• [PROBLEM REQUIREMENTS]
Write out the entries below exactly, from the first line to the one with "(701, 443) = (484, 592): pink", both ends included.

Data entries
++++

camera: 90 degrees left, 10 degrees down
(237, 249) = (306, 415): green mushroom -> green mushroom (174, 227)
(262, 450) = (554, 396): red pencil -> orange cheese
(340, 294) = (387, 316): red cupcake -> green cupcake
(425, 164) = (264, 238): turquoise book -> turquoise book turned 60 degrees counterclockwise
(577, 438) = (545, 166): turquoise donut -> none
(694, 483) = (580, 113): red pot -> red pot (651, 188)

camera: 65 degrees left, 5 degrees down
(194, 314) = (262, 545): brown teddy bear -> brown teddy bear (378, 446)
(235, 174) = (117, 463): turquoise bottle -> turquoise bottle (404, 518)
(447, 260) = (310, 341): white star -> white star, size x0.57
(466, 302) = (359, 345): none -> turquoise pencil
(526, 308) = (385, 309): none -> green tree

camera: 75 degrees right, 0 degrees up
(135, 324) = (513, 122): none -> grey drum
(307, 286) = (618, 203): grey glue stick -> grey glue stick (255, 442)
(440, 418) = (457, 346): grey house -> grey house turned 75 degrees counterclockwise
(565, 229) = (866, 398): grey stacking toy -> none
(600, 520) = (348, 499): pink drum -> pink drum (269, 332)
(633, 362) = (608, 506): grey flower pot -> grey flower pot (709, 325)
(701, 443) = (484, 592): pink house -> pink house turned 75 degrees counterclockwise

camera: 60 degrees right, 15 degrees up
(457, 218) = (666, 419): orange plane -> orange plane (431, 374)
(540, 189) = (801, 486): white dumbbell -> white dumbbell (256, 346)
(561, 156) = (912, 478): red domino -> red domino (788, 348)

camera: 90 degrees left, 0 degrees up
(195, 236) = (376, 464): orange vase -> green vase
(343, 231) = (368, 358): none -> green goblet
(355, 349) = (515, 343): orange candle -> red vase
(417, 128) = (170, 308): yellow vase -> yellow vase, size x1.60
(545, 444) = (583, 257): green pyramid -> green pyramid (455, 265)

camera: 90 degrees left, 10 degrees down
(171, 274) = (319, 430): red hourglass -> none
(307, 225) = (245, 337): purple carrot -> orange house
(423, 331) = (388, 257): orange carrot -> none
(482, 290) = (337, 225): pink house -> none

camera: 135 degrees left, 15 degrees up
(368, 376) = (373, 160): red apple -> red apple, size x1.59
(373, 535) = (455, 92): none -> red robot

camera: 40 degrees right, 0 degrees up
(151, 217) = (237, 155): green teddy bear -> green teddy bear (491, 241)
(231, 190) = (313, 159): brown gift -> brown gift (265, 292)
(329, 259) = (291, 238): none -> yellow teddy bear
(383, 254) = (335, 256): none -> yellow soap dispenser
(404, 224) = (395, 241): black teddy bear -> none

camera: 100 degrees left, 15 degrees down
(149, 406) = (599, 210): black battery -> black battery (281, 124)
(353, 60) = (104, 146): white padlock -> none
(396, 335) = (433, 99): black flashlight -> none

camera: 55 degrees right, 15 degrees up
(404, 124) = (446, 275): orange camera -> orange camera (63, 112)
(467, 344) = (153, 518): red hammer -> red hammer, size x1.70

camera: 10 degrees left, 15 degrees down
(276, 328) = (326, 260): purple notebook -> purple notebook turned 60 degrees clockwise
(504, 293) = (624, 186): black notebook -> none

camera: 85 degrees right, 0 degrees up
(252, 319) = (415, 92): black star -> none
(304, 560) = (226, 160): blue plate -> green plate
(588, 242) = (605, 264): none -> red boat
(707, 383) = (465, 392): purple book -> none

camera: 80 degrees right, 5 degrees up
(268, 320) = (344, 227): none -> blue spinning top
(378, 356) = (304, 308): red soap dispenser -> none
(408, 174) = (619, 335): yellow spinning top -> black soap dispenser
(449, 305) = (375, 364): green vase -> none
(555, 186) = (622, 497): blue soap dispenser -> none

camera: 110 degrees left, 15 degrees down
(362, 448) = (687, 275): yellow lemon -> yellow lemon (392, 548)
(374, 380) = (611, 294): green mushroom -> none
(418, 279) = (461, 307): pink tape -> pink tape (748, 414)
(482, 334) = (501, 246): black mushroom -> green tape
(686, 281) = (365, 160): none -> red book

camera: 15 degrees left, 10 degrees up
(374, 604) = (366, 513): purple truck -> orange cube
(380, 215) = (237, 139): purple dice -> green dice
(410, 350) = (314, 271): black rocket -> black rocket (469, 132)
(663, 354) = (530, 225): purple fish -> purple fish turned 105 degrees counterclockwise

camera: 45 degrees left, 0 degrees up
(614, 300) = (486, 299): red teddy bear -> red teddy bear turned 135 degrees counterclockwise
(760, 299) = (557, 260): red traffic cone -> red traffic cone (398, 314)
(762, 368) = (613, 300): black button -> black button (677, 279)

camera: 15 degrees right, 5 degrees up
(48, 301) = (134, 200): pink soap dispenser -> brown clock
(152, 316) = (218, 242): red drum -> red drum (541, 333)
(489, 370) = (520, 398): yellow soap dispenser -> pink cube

++++

• [TASK RESPONSE]
camera: 90 degrees left, 10 degrees down
(237, 249) = (306, 415): green mushroom -> green mushroom (174, 227)
(262, 450) = (554, 396): red pencil -> orange cheese
(340, 294) = (387, 316): red cupcake -> green cupcake
(425, 164) = (264, 238): turquoise book -> turquoise book turned 60 degrees counterclockwise
(577, 438) = (545, 166): turquoise donut -> none
(694, 483) = (580, 113): red pot -> red pot (651, 188)

camera: 65 degrees left, 5 degrees down
(194, 314) = (262, 545): brown teddy bear -> brown teddy bear (378, 446)
(235, 174) = (117, 463): turquoise bottle -> turquoise bottle (404, 518)
(447, 260) = (310, 341): white star -> white star, size x0.57
(466, 302) = (359, 345): none -> turquoise pencil
(526, 308) = (385, 309): none -> green tree

camera: 75 degrees right, 0 degrees up
(135, 324) = (513, 122): none -> grey drum
(307, 286) = (618, 203): grey glue stick -> grey glue stick (255, 442)
(440, 418) = (457, 346): grey house -> grey house turned 75 degrees counterclockwise
(565, 229) = (866, 398): grey stacking toy -> none
(600, 520) = (348, 499): pink drum -> pink drum (269, 332)
(633, 362) = (608, 506): grey flower pot -> grey flower pot (709, 325)
(701, 443) = (484, 592): pink house -> pink house turned 75 degrees counterclockwise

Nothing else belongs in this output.